PROVIDED MATERIAL -
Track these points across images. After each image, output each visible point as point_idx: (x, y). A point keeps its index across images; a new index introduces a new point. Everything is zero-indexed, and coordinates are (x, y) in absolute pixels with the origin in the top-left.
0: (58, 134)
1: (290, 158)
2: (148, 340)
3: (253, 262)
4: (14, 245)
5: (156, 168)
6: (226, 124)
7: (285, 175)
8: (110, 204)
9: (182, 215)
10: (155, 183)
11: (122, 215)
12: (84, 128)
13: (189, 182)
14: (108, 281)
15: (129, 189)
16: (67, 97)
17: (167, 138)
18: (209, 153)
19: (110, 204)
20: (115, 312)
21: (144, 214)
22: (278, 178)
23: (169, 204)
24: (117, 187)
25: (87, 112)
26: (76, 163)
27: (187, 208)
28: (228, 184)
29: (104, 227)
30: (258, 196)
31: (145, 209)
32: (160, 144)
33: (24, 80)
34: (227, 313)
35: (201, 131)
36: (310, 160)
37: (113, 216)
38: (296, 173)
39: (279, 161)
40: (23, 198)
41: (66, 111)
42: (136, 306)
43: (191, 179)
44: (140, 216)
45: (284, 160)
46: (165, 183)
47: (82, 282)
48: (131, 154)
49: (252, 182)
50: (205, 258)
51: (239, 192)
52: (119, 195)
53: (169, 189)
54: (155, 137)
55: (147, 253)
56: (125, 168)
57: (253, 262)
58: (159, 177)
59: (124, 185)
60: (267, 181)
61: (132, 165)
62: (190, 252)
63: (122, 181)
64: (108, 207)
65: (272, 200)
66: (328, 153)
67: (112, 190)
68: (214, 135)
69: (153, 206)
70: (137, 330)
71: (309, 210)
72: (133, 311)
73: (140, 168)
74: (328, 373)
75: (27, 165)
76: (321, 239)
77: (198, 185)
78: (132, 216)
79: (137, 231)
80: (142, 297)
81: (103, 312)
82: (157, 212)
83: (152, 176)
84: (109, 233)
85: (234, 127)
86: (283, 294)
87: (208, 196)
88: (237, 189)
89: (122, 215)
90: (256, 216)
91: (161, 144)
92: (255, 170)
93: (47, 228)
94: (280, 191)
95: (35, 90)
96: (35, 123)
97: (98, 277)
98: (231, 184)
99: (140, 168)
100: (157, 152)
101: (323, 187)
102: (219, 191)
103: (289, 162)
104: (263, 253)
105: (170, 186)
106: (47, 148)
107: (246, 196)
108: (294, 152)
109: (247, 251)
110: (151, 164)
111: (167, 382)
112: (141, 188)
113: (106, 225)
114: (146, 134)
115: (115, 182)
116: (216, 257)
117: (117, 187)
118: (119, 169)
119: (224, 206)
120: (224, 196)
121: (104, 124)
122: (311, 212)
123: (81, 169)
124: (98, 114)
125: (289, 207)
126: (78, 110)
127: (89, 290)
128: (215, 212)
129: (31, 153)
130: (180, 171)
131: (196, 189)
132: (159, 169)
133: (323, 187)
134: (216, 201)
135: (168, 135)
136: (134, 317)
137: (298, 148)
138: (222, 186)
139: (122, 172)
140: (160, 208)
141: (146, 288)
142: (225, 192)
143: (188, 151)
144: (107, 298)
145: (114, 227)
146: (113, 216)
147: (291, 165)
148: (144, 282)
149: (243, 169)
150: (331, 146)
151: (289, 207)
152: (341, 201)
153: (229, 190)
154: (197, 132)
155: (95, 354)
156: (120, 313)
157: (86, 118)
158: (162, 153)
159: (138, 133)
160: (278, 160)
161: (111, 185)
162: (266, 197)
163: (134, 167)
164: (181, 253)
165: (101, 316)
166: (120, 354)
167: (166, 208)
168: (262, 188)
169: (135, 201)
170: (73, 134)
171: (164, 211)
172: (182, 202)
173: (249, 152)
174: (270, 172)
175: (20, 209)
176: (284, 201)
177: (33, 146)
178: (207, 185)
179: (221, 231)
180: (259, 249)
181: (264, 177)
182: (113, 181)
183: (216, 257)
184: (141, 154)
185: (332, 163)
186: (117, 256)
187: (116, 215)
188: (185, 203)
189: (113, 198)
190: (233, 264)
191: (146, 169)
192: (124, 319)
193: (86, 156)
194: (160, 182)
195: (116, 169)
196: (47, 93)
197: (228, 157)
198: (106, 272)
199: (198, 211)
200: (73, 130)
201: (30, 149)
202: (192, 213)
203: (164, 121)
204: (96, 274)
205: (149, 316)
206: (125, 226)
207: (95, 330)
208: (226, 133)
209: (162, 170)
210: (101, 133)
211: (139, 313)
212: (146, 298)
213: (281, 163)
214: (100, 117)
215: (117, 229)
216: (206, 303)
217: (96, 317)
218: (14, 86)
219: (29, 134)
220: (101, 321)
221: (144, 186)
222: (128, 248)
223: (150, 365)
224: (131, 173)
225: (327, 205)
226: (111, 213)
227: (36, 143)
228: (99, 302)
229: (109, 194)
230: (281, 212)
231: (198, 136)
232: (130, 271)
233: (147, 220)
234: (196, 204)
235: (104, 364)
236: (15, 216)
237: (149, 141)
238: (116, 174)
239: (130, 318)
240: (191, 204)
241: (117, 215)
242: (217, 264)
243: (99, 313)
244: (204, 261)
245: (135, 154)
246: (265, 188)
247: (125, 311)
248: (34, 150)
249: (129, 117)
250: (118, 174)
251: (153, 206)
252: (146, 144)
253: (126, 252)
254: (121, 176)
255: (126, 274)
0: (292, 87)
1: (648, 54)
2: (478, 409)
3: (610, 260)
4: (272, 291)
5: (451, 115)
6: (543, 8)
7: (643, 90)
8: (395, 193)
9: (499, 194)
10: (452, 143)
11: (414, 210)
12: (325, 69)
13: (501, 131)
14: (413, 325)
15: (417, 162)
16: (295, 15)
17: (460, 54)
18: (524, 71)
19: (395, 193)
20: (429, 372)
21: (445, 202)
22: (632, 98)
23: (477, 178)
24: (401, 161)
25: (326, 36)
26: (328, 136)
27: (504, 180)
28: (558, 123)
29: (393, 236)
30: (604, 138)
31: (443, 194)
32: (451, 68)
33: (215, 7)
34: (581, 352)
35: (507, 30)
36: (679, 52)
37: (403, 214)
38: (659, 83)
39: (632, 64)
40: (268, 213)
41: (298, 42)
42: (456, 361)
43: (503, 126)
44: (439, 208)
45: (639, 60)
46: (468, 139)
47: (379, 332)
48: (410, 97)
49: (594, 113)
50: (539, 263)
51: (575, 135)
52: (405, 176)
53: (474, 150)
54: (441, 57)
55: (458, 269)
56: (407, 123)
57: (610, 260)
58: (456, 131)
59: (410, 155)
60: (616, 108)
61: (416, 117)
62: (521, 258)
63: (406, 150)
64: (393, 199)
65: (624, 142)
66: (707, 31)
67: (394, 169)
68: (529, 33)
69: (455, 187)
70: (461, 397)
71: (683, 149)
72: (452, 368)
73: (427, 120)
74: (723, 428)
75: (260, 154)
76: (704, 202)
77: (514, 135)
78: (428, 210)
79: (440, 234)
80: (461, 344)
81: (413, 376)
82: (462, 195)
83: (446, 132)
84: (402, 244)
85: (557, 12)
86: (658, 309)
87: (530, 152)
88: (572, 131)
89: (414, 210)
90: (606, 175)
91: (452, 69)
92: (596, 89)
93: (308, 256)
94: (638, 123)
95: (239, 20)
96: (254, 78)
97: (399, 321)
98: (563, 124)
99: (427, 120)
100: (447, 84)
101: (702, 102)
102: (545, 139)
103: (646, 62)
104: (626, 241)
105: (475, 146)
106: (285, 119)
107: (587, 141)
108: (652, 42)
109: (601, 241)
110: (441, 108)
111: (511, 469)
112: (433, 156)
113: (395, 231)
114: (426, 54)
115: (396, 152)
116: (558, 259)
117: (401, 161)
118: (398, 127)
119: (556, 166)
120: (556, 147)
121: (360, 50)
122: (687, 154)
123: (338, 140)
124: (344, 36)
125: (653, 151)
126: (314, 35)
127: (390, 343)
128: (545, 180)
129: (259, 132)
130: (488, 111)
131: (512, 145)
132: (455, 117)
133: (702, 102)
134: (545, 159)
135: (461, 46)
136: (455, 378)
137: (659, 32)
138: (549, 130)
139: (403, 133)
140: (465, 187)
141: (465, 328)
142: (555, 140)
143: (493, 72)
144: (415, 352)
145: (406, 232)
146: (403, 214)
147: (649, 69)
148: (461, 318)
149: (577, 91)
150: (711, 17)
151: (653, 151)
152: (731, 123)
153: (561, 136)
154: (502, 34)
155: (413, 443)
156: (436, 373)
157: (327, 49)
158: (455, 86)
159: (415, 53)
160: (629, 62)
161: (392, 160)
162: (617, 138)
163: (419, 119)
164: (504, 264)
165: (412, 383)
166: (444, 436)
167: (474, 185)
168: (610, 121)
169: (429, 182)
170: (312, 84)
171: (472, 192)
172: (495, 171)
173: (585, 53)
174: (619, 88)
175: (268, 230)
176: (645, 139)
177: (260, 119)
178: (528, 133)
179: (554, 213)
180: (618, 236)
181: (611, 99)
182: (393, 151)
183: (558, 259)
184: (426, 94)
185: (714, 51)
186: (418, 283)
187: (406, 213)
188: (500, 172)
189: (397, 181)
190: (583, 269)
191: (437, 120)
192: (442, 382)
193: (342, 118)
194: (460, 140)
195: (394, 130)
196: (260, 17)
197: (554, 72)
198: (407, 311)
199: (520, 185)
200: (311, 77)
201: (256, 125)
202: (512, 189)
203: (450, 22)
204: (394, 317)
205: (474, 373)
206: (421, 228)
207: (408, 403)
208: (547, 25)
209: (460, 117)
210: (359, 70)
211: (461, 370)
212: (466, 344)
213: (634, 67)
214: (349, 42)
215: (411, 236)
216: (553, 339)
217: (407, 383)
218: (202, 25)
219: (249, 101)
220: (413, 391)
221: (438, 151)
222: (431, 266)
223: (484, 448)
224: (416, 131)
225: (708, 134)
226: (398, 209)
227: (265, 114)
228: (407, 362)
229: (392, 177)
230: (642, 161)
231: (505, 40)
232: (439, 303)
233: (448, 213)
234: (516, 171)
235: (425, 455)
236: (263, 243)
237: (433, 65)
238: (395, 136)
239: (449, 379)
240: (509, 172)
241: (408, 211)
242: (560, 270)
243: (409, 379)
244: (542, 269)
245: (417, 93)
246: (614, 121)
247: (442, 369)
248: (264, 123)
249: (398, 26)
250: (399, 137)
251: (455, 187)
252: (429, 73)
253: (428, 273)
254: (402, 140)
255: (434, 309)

STATED GOAL - Please copy out every line unchanged, from the first line through the line containing "116: (216, 257)", including both of those lines.

RESULT -
Track these points across images. After each image, output each visible point as point_idx: (x, y). A point keeps its index across images; a new index introduces a new point. Everything is zero-indexed, and coordinates are (x, y) in absolute pixels with the origin in the top-left.
0: (58, 134)
1: (290, 158)
2: (148, 340)
3: (253, 262)
4: (14, 245)
5: (156, 168)
6: (226, 124)
7: (285, 175)
8: (110, 204)
9: (182, 215)
10: (155, 183)
11: (122, 215)
12: (84, 128)
13: (189, 182)
14: (108, 281)
15: (129, 189)
16: (67, 97)
17: (167, 138)
18: (209, 153)
19: (110, 204)
20: (115, 312)
21: (144, 214)
22: (278, 178)
23: (169, 204)
24: (117, 187)
25: (87, 112)
26: (76, 163)
27: (187, 208)
28: (228, 184)
29: (104, 227)
30: (258, 196)
31: (145, 209)
32: (160, 144)
33: (24, 80)
34: (227, 313)
35: (201, 131)
36: (310, 160)
37: (113, 216)
38: (296, 173)
39: (279, 161)
40: (23, 198)
41: (66, 111)
42: (136, 306)
43: (191, 179)
44: (140, 216)
45: (284, 160)
46: (165, 183)
47: (82, 282)
48: (131, 154)
49: (252, 182)
50: (205, 258)
51: (239, 192)
52: (119, 195)
53: (169, 189)
54: (155, 137)
55: (147, 253)
56: (125, 168)
57: (253, 262)
58: (159, 177)
59: (124, 185)
60: (267, 181)
61: (132, 165)
62: (190, 252)
63: (122, 181)
64: (108, 207)
65: (272, 200)
66: (328, 153)
67: (112, 190)
68: (214, 135)
69: (153, 206)
70: (137, 330)
71: (309, 210)
72: (133, 311)
73: (140, 168)
74: (328, 373)
75: (27, 165)
76: (321, 239)
77: (198, 185)
78: (132, 216)
79: (137, 231)
80: (142, 297)
81: (103, 312)
82: (157, 212)
83: (152, 176)
84: (109, 233)
85: (234, 127)
86: (283, 294)
87: (208, 196)
88: (237, 189)
89: (122, 215)
90: (256, 216)
91: (161, 144)
92: (255, 170)
93: (47, 228)
94: (280, 191)
95: (35, 90)
96: (35, 123)
97: (98, 277)
98: (231, 184)
99: (140, 168)
100: (157, 152)
101: (323, 187)
102: (219, 191)
103: (289, 162)
104: (263, 253)
105: (170, 186)
106: (47, 148)
107: (246, 196)
108: (294, 152)
109: (247, 251)
110: (151, 164)
111: (167, 382)
112: (141, 188)
113: (106, 225)
114: (146, 134)
115: (115, 182)
116: (216, 257)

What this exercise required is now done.